++++ Data shown ++++

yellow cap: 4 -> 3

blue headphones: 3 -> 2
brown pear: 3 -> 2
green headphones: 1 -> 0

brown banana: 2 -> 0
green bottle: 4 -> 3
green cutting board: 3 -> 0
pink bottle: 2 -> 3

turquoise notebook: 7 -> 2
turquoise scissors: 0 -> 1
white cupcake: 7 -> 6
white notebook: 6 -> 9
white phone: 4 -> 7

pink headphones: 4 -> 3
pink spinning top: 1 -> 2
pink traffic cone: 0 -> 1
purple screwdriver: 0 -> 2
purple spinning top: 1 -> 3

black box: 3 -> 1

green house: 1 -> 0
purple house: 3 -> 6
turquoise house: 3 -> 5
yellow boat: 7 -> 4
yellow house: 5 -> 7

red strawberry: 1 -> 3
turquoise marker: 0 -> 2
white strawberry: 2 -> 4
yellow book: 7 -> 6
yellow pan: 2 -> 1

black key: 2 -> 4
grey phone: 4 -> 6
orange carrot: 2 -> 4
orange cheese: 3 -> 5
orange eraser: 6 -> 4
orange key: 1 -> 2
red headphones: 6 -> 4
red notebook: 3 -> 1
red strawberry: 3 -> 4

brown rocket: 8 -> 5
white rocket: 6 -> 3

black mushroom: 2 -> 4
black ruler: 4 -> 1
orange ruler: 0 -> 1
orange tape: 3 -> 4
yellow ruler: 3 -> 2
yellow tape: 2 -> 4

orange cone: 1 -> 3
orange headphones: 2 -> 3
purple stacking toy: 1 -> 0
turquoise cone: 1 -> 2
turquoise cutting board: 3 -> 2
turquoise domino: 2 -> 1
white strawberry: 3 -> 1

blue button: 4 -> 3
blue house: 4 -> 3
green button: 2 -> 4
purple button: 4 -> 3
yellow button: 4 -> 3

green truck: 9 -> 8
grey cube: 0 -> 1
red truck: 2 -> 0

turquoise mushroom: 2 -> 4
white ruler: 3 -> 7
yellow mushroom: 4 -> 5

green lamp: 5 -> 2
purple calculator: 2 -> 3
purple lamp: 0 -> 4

++++

Your instructions
Word for word, give the entire listing again.

Completed exercise
yellow cap: 4 -> 3

blue headphones: 3 -> 2
brown pear: 3 -> 2
green headphones: 1 -> 0

brown banana: 2 -> 0
green bottle: 4 -> 3
green cutting board: 3 -> 0
pink bottle: 2 -> 3

turquoise notebook: 7 -> 2
turquoise scissors: 0 -> 1
white cupcake: 7 -> 6
white notebook: 6 -> 9
white phone: 4 -> 7

pink headphones: 4 -> 3
pink spinning top: 1 -> 2
pink traffic cone: 0 -> 1
purple screwdriver: 0 -> 2
purple spinning top: 1 -> 3

black box: 3 -> 1

green house: 1 -> 0
purple house: 3 -> 6
turquoise house: 3 -> 5
yellow boat: 7 -> 4
yellow house: 5 -> 7

red strawberry: 1 -> 3
turquoise marker: 0 -> 2
white strawberry: 2 -> 4
yellow book: 7 -> 6
yellow pan: 2 -> 1

black key: 2 -> 4
grey phone: 4 -> 6
orange carrot: 2 -> 4
orange cheese: 3 -> 5
orange eraser: 6 -> 4
orange key: 1 -> 2
red headphones: 6 -> 4
red notebook: 3 -> 1
red strawberry: 3 -> 4

brown rocket: 8 -> 5
white rocket: 6 -> 3

black mushroom: 2 -> 4
black ruler: 4 -> 1
orange ruler: 0 -> 1
orange tape: 3 -> 4
yellow ruler: 3 -> 2
yellow tape: 2 -> 4

orange cone: 1 -> 3
orange headphones: 2 -> 3
purple stacking toy: 1 -> 0
turquoise cone: 1 -> 2
turquoise cutting board: 3 -> 2
turquoise domino: 2 -> 1
white strawberry: 3 -> 1

blue button: 4 -> 3
blue house: 4 -> 3
green button: 2 -> 4
purple button: 4 -> 3
yellow button: 4 -> 3

green truck: 9 -> 8
grey cube: 0 -> 1
red truck: 2 -> 0

turquoise mushroom: 2 -> 4
white ruler: 3 -> 7
yellow mushroom: 4 -> 5

green lamp: 5 -> 2
purple calculator: 2 -> 3
purple lamp: 0 -> 4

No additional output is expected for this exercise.